Word for word, copy the entire listing below, but do not carry over any pictures.

—————

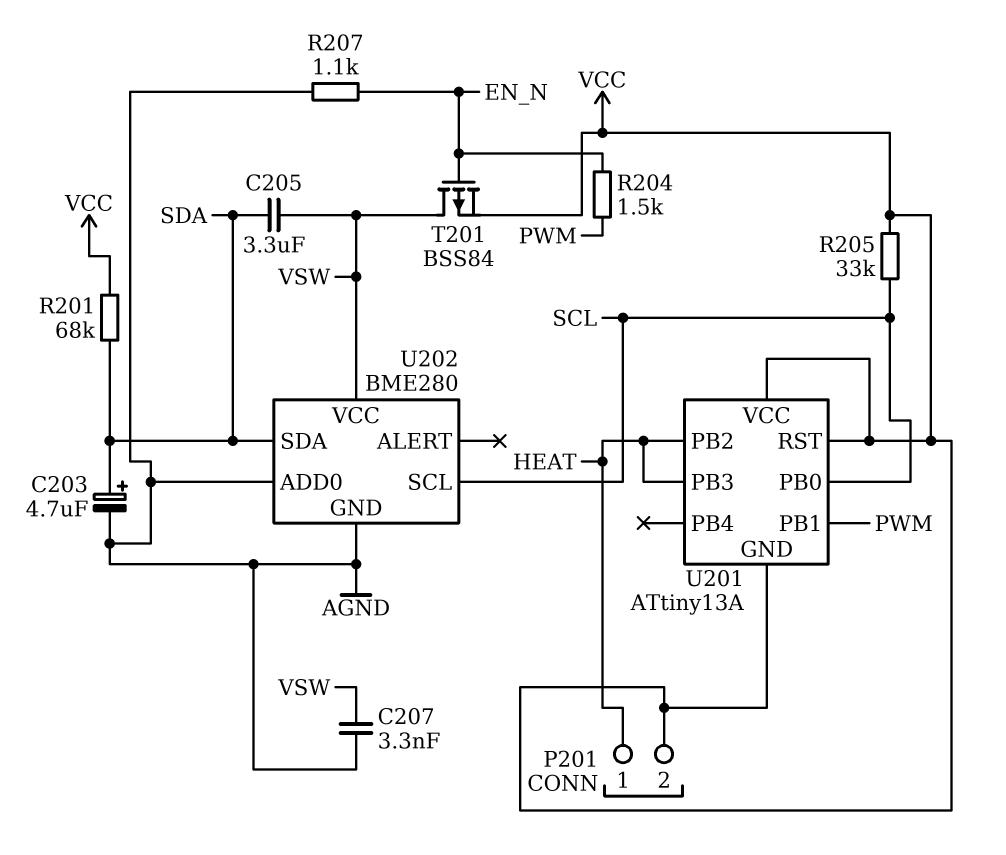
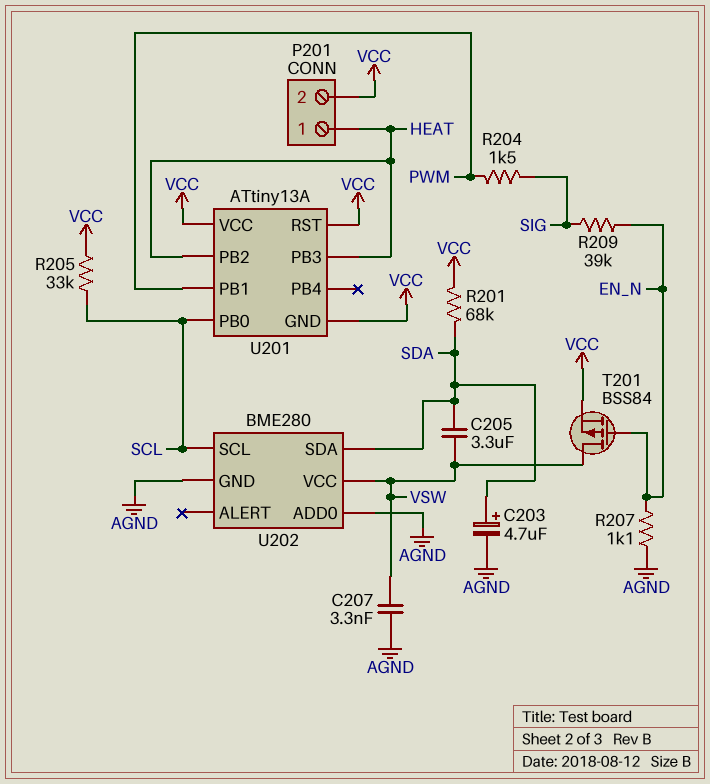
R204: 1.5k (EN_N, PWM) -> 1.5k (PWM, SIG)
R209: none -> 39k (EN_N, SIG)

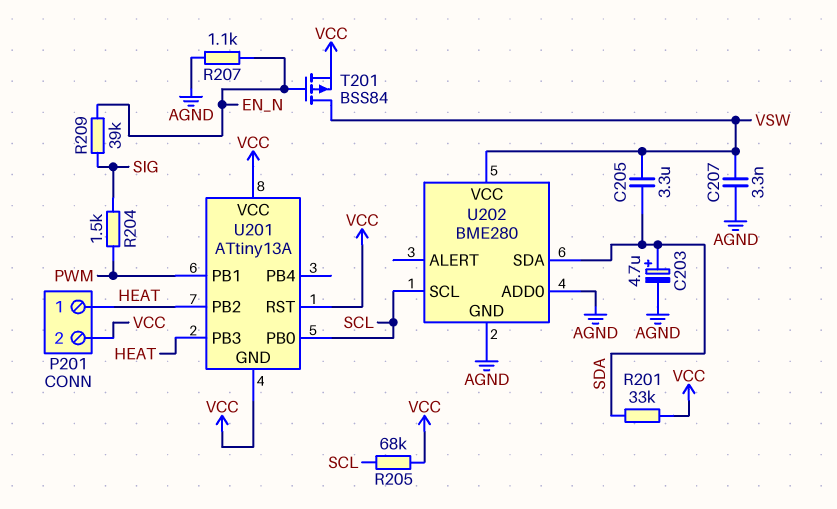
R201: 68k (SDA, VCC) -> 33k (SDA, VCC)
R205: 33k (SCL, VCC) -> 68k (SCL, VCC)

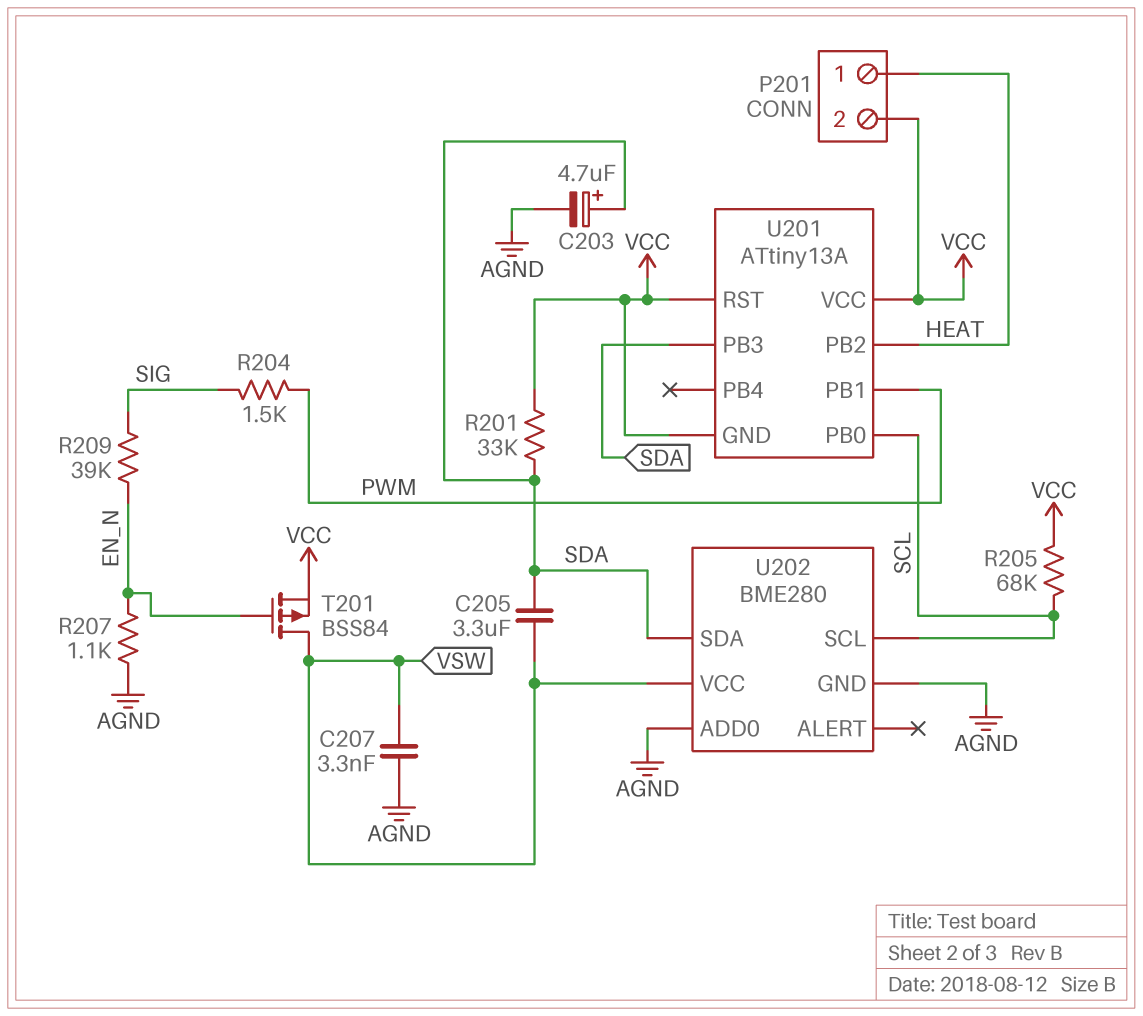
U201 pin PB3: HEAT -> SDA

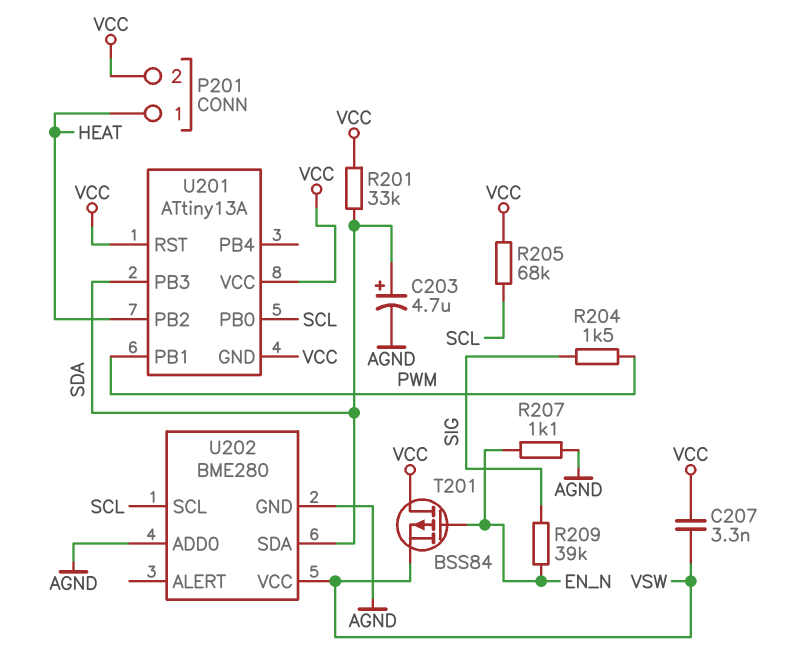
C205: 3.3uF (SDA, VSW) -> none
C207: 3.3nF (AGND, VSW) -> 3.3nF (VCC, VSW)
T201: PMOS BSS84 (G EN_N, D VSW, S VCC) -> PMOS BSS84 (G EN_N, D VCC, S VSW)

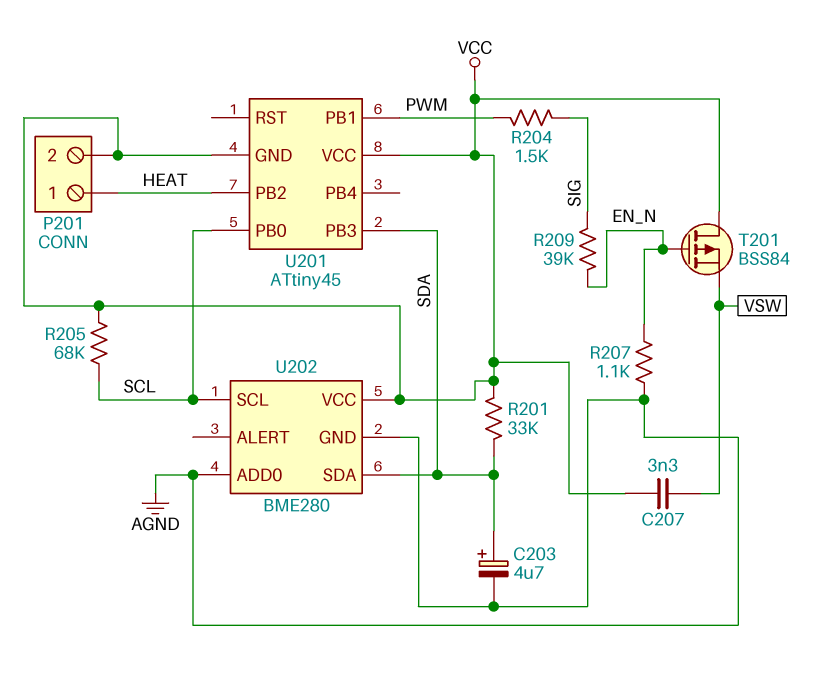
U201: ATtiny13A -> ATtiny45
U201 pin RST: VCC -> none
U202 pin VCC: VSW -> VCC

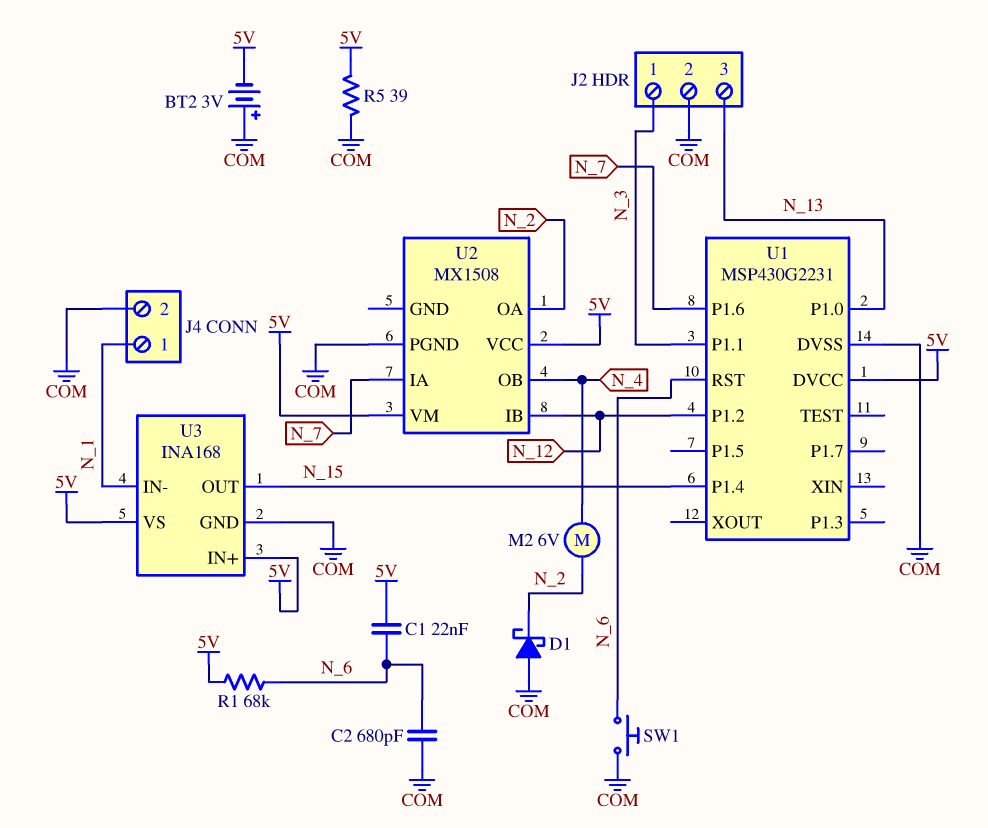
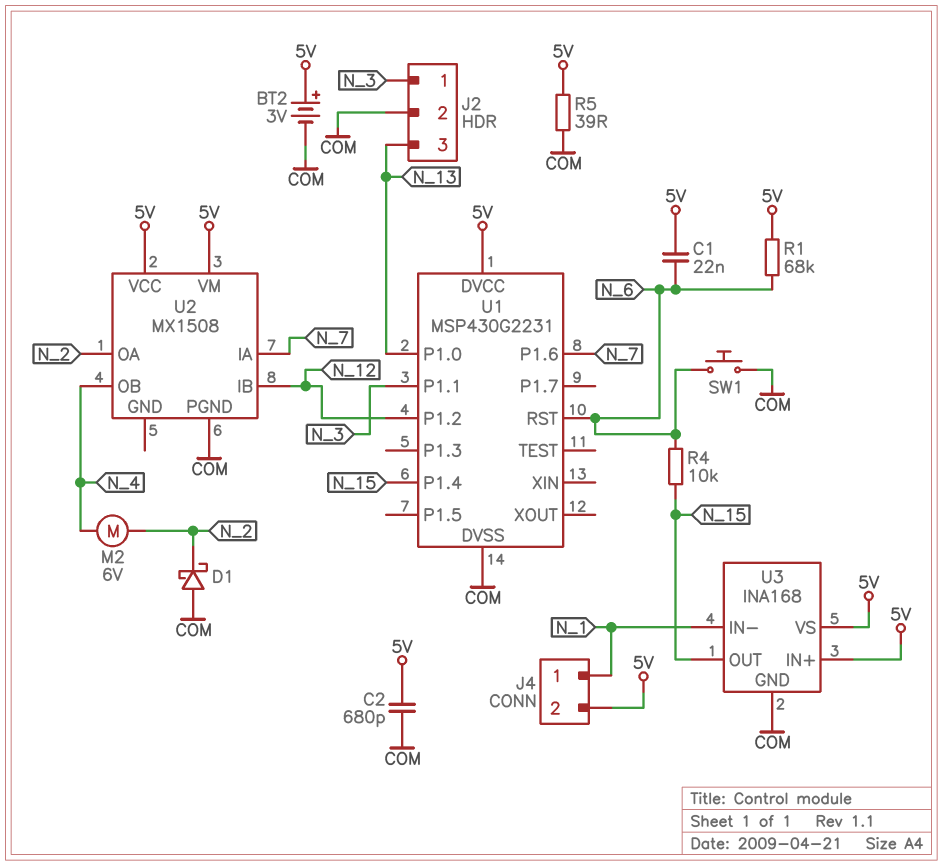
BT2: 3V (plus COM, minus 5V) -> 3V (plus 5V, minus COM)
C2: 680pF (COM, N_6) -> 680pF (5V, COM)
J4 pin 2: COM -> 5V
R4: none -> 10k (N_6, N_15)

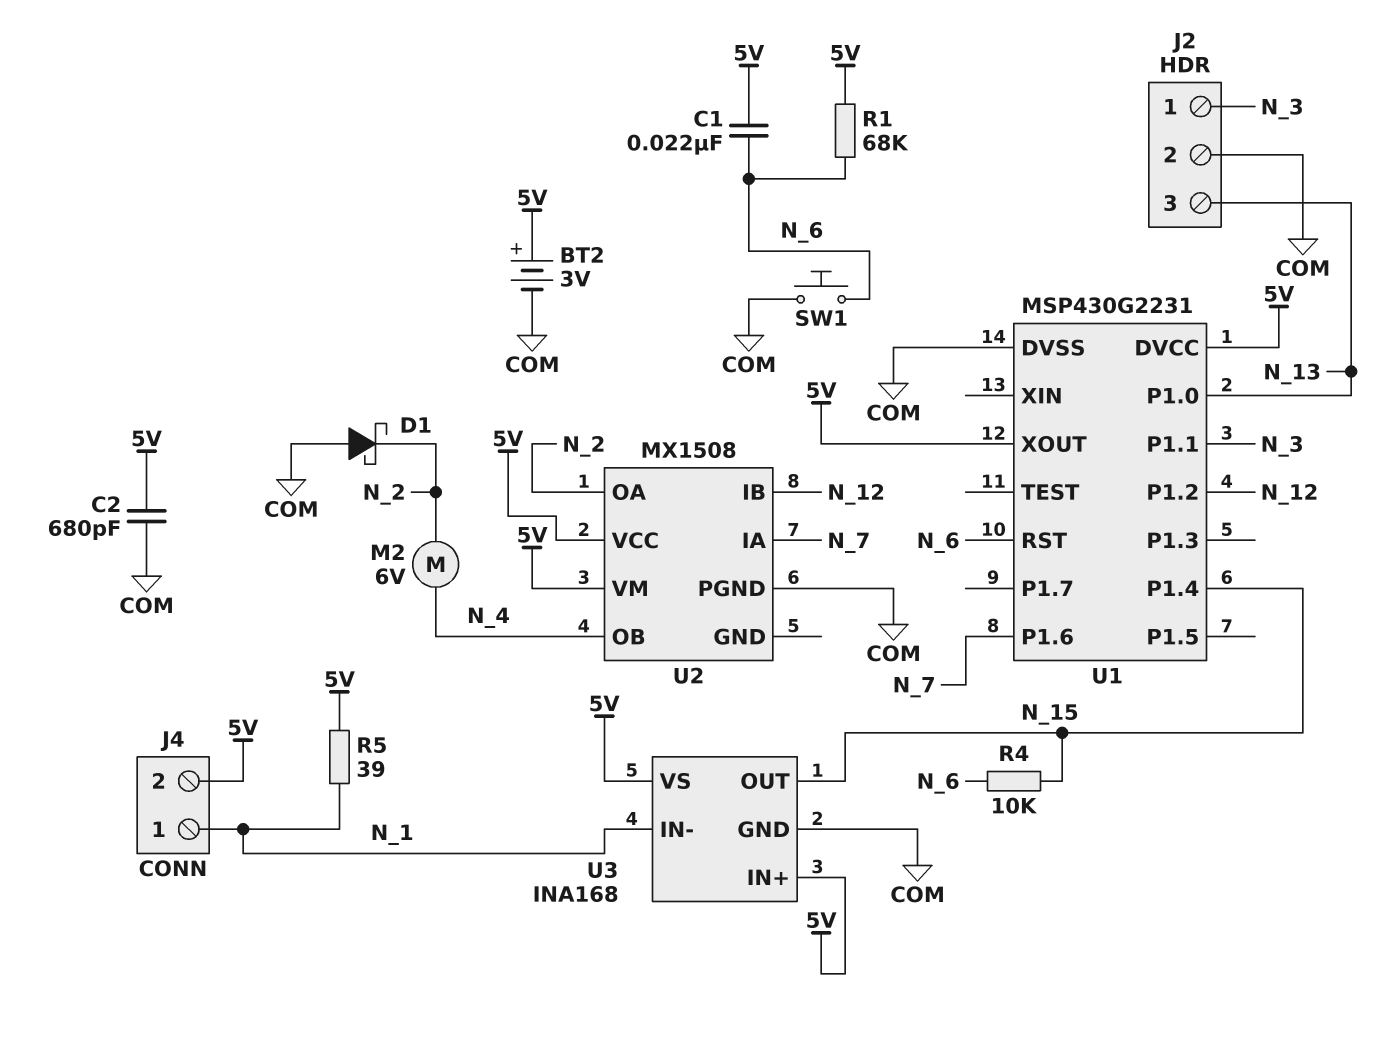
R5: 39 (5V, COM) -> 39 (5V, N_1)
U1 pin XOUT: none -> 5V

—————

# Response to this exercise
R204: 1.5k (EN_N, PWM) -> 1.5k (PWM, SIG)
R209: none -> 39k (EN_N, SIG)

R201: 68k (SDA, VCC) -> 33k (SDA, VCC)
R205: 33k (SCL, VCC) -> 68k (SCL, VCC)

U201 pin PB3: HEAT -> SDA

C205: 3.3uF (SDA, VSW) -> none
C207: 3.3nF (AGND, VSW) -> 3.3nF (VCC, VSW)
T201: PMOS BSS84 (G EN_N, D VSW, S VCC) -> PMOS BSS84 (G EN_N, D VCC, S VSW)

U201: ATtiny13A -> ATtiny45
U201 pin RST: VCC -> none
U202 pin VCC: VSW -> VCC

BT2: 3V (plus COM, minus 5V) -> 3V (plus 5V, minus COM)
C2: 680pF (COM, N_6) -> 680pF (5V, COM)
J4 pin 2: COM -> 5V
R4: none -> 10k (N_6, N_15)

R5: 39 (5V, COM) -> 39 (5V, N_1)
U1 pin XOUT: none -> 5V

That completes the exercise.